_Data to examine_.
▼
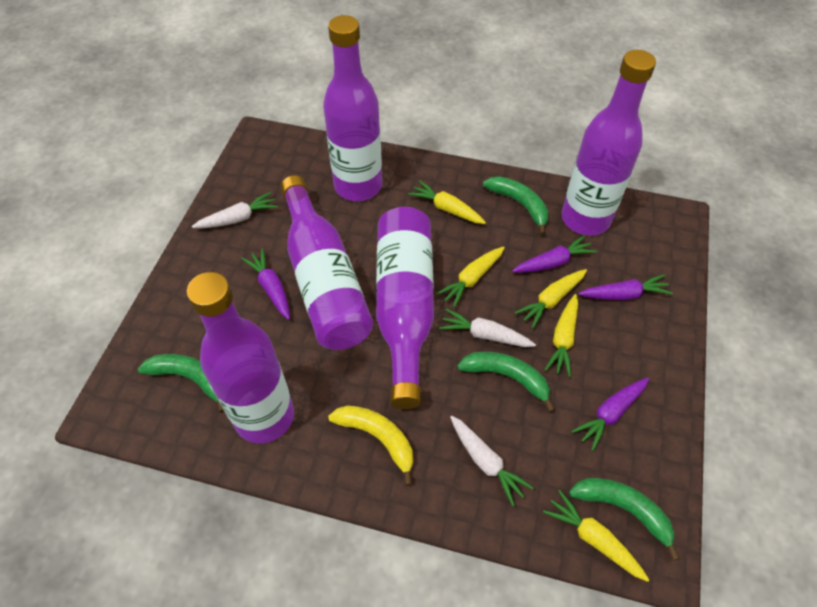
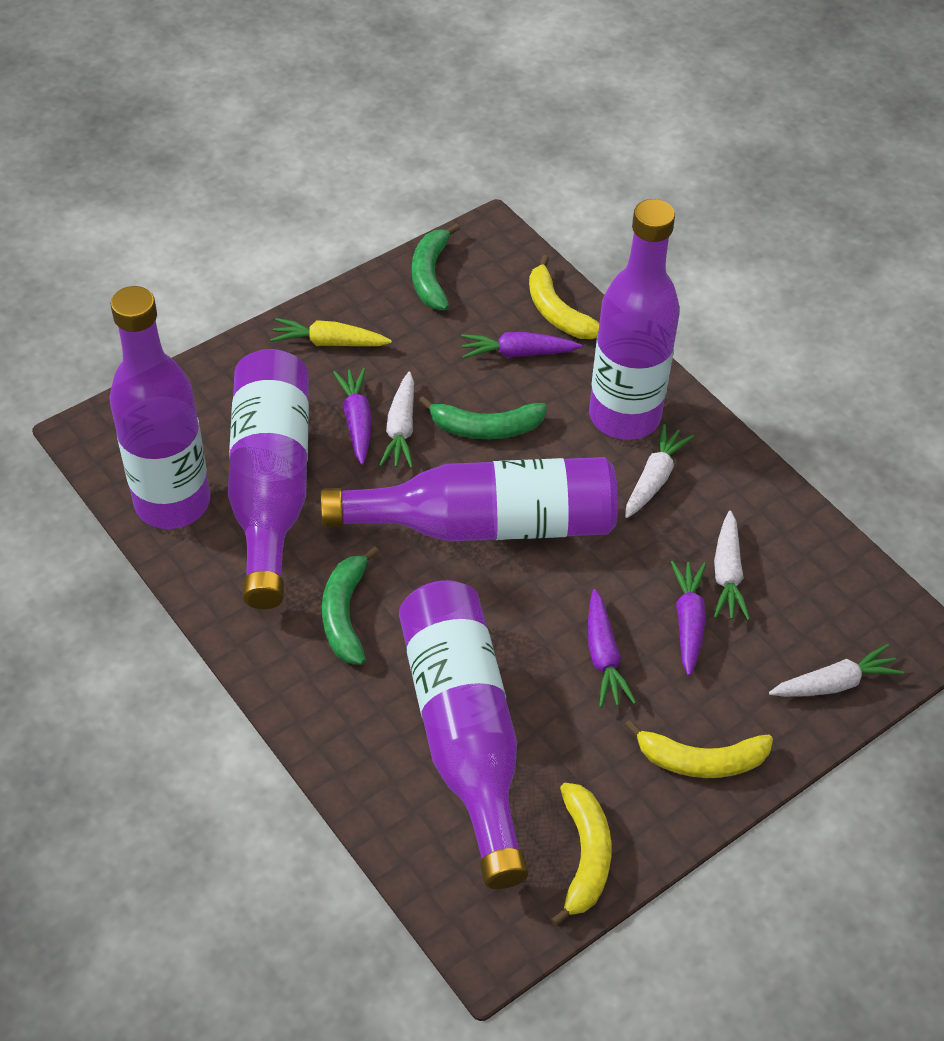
green banana: 4 -> 3
white carrot: 3 -> 4
yellow banana: 1 -> 3
yellow carrot: 5 -> 1

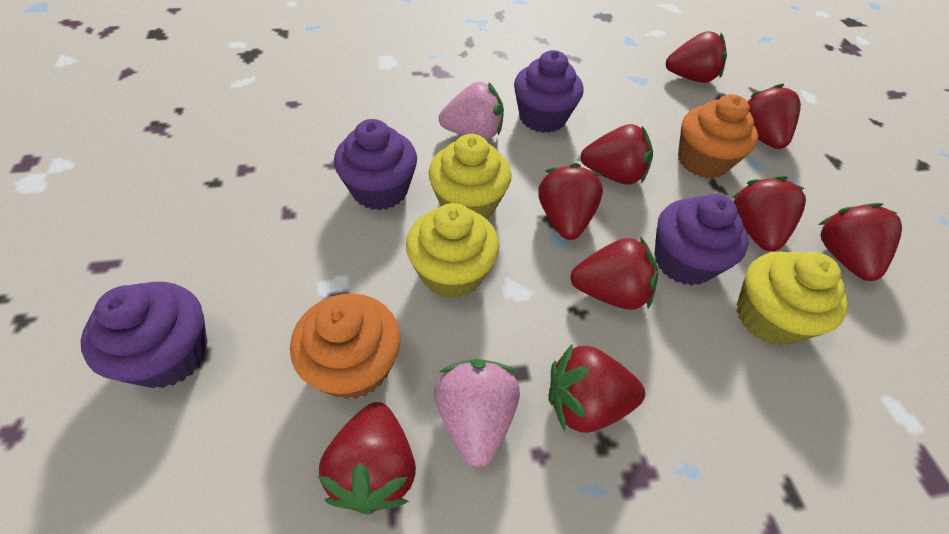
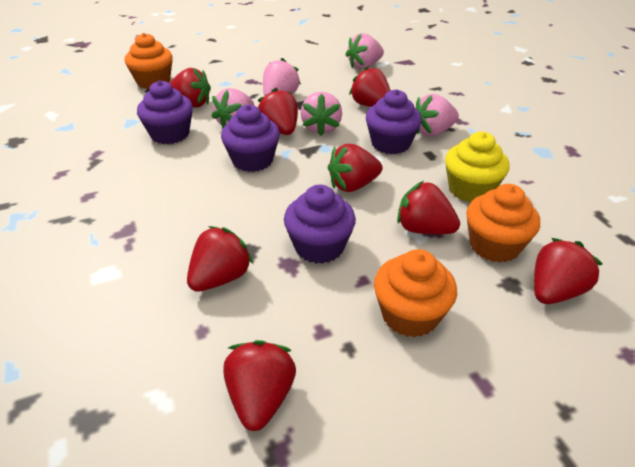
orange cupcake: 2 -> 3
pink strawberry: 2 -> 5
red strawberry: 9 -> 8
yellow cupcake: 3 -> 1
▲
Please write out, word for word, each line from the one with "white carrot: 3 -> 4" to the last line of the data, keeping both ends and omitting pictures.

_Your solution_.
white carrot: 3 -> 4
yellow banana: 1 -> 3
yellow carrot: 5 -> 1

orange cupcake: 2 -> 3
pink strawberry: 2 -> 5
red strawberry: 9 -> 8
yellow cupcake: 3 -> 1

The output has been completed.